# [WORK TASK]
Repeat all entries word for word; skip images.

# [RECORDS PROVIDED]

########################################

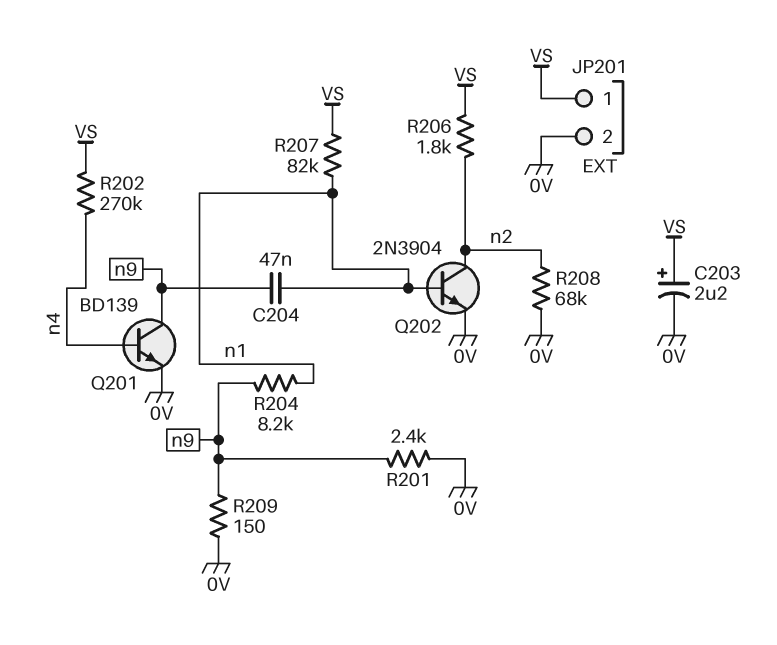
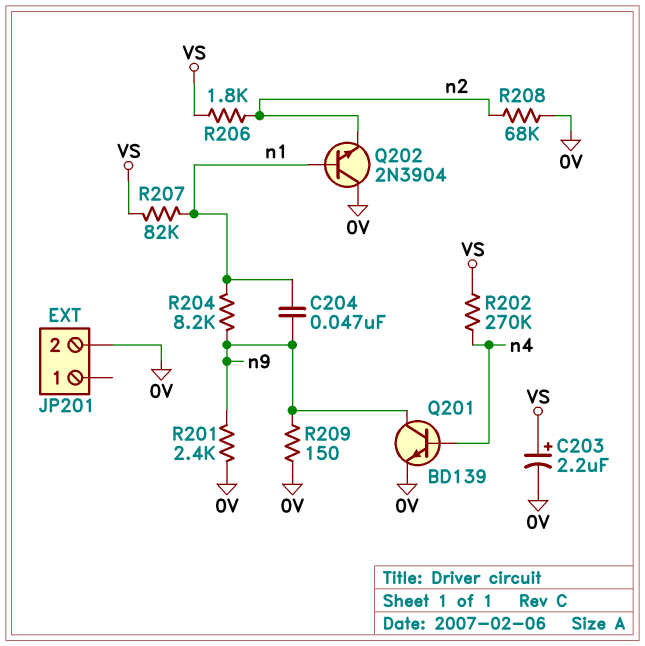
JP201 pin 1: VS -> none
Q202: NPN 2N3904 (B n1, C n2, E 0V) -> NPN 2N3904 (B n1, C 0V, E n2)

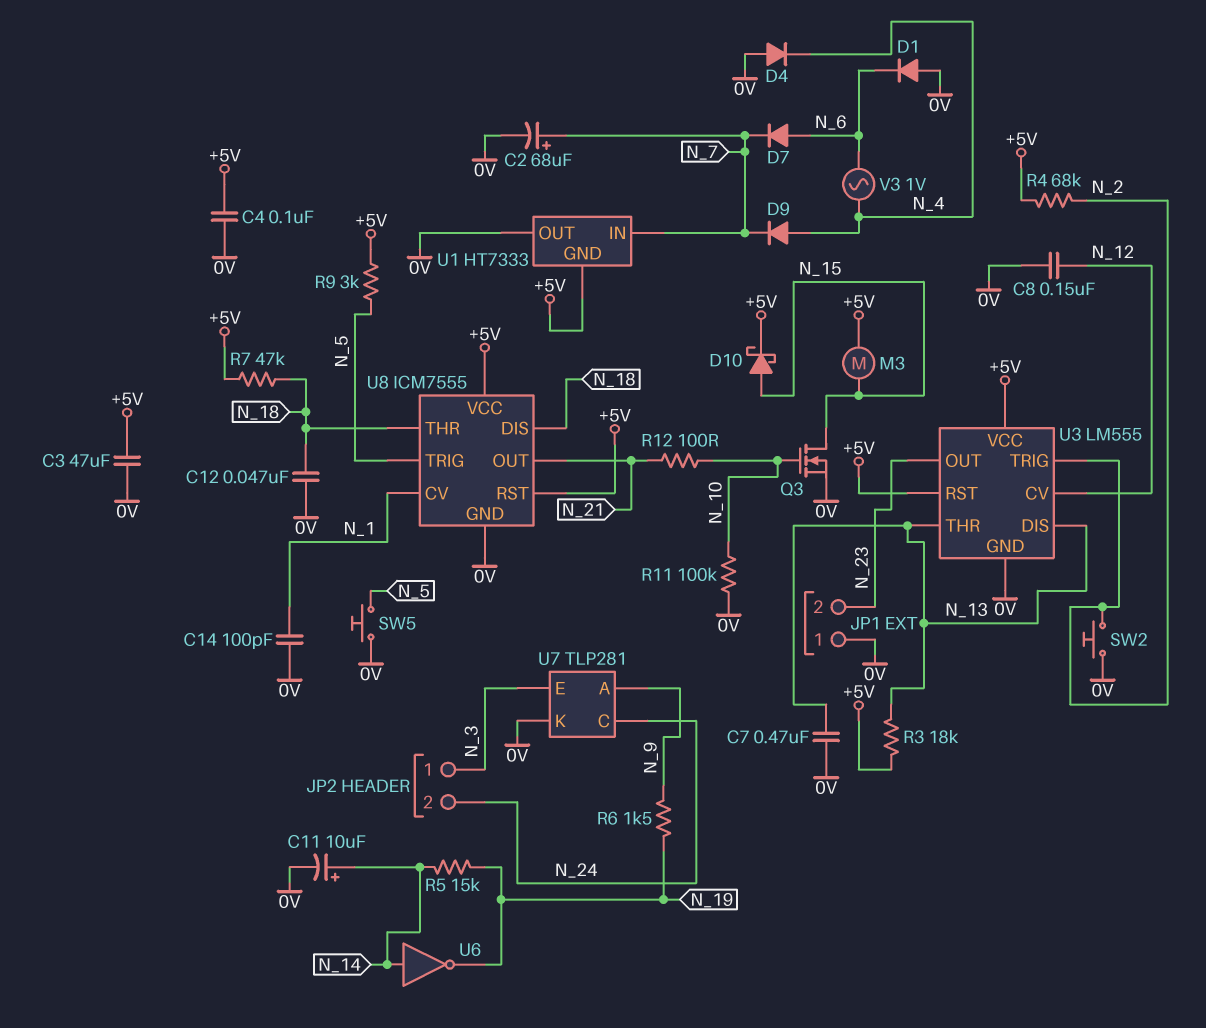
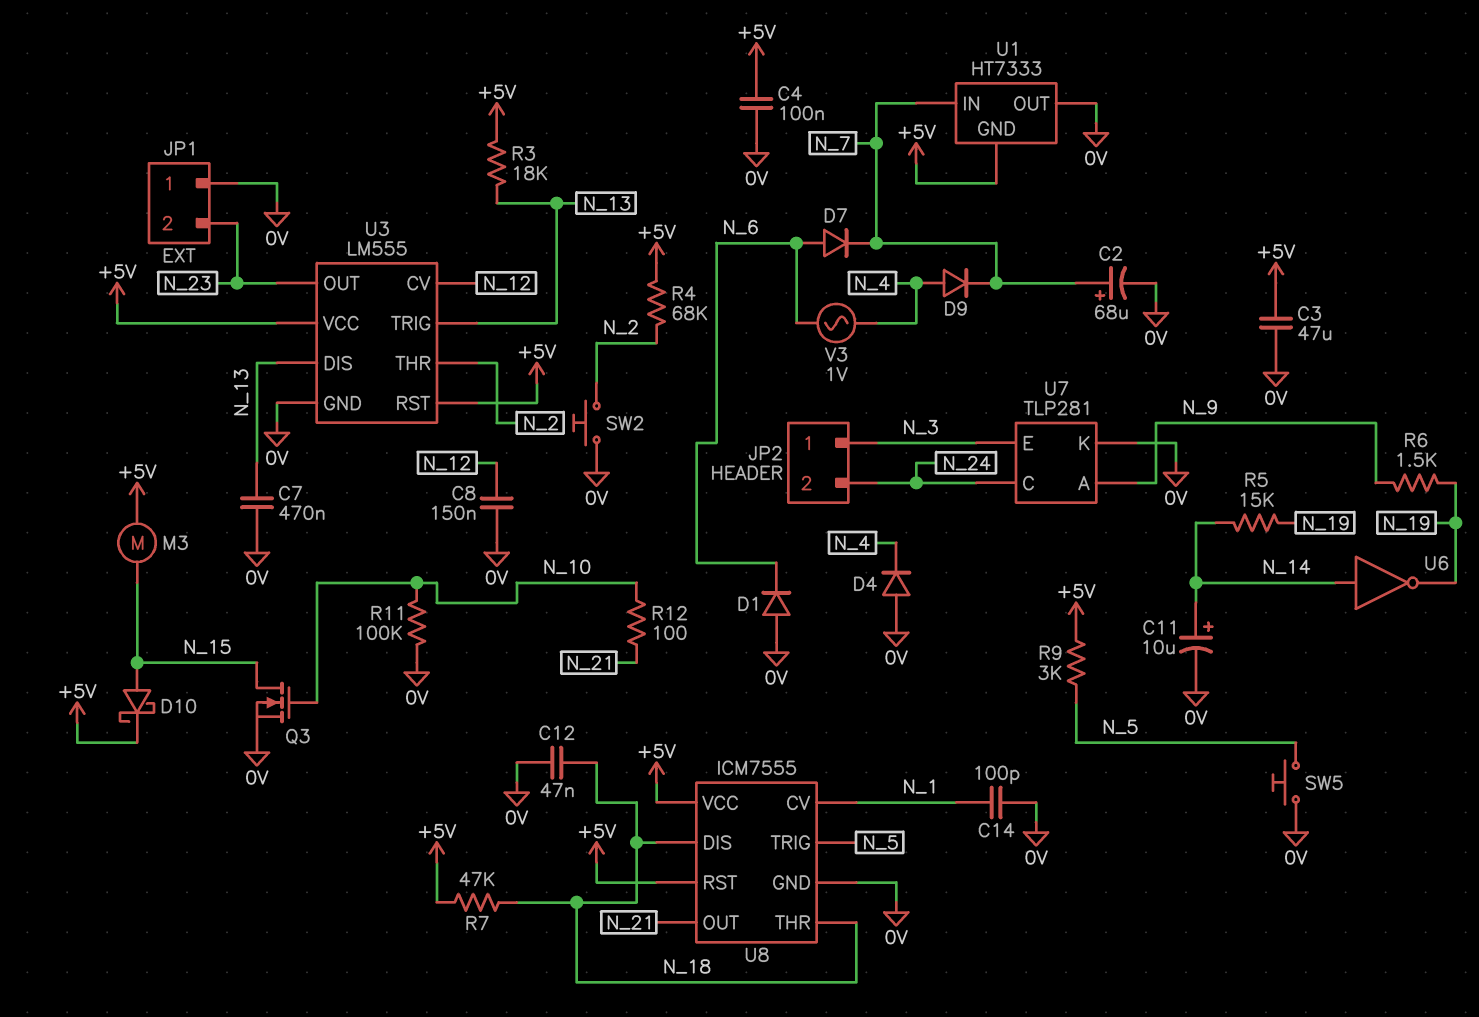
U3 pin THR: N_13 -> N_2
U3 pin TRIG: N_2 -> N_13

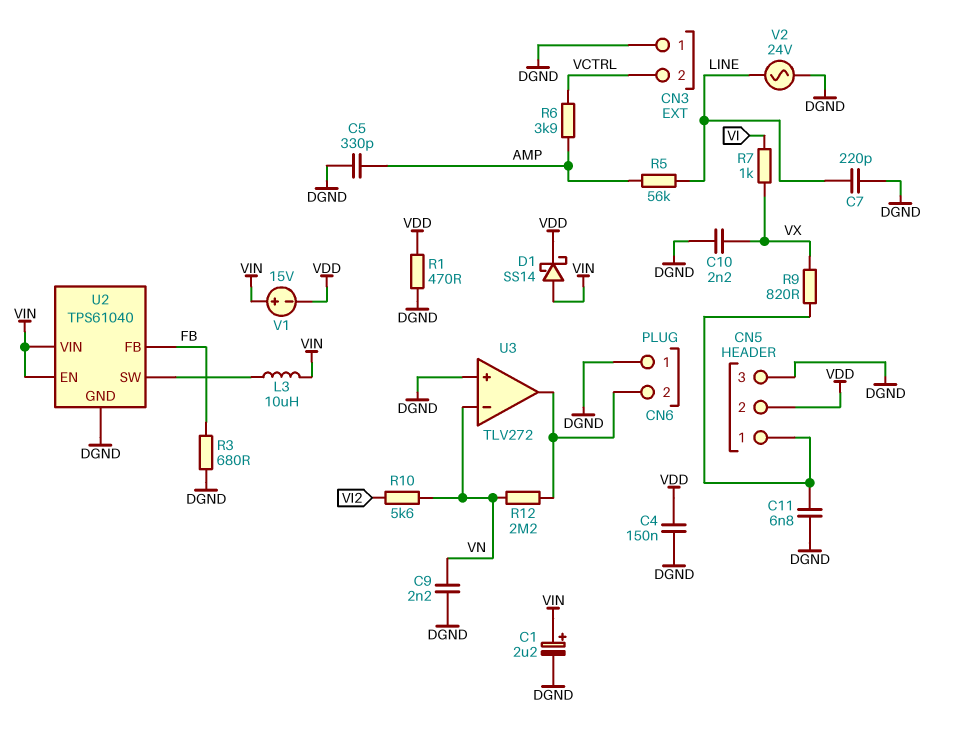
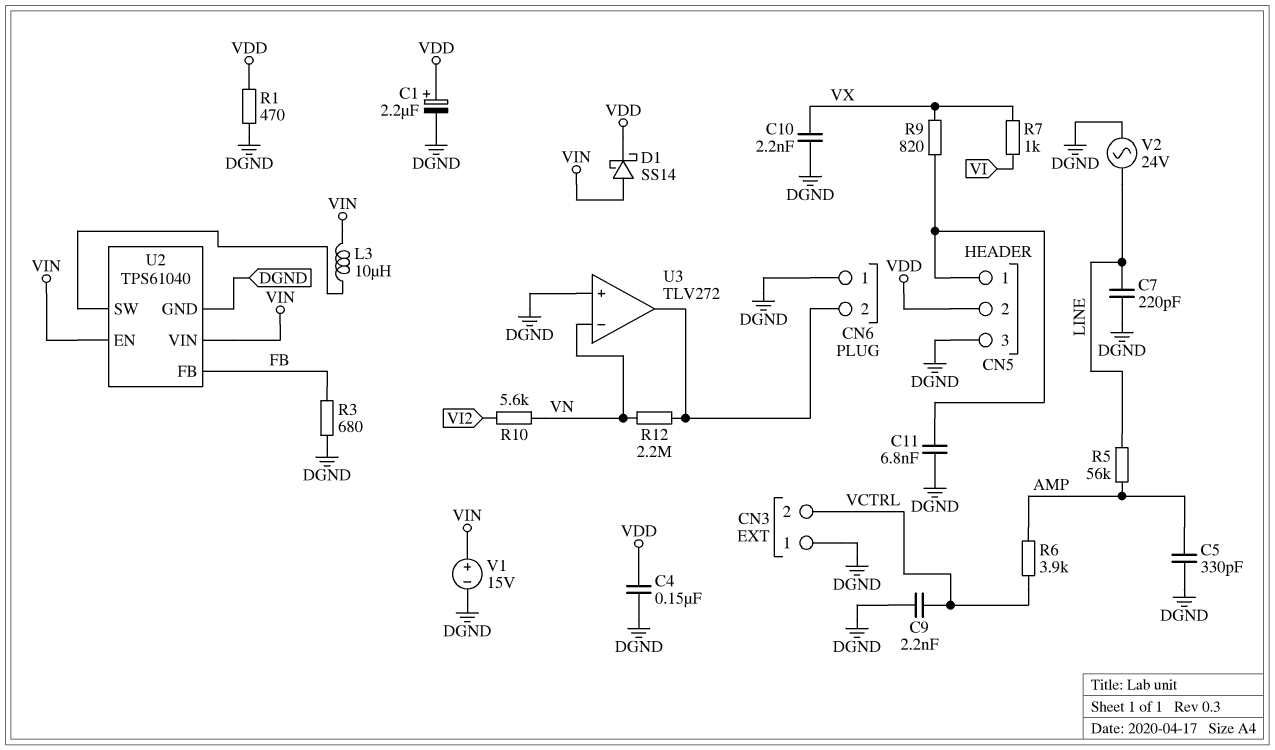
C1: 2.2uF (plus VIN, minus DGND) -> 2.2uF (plus VDD, minus DGND)
C9: 2.2nF (DGND, VN) -> 2.2nF (DGND, VCTRL)
V1: 15V (plus VIN, minus VDD) -> 15V (plus VIN, minus DGND)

########################################

# [ANSWER FOR THIS EXERCISE]
JP201 pin 1: VS -> none
Q202: NPN 2N3904 (B n1, C n2, E 0V) -> NPN 2N3904 (B n1, C 0V, E n2)

U3 pin THR: N_13 -> N_2
U3 pin TRIG: N_2 -> N_13

C1: 2.2uF (plus VIN, minus DGND) -> 2.2uF (plus VDD, minus DGND)
C9: 2.2nF (DGND, VN) -> 2.2nF (DGND, VCTRL)
V1: 15V (plus VIN, minus VDD) -> 15V (plus VIN, minus DGND)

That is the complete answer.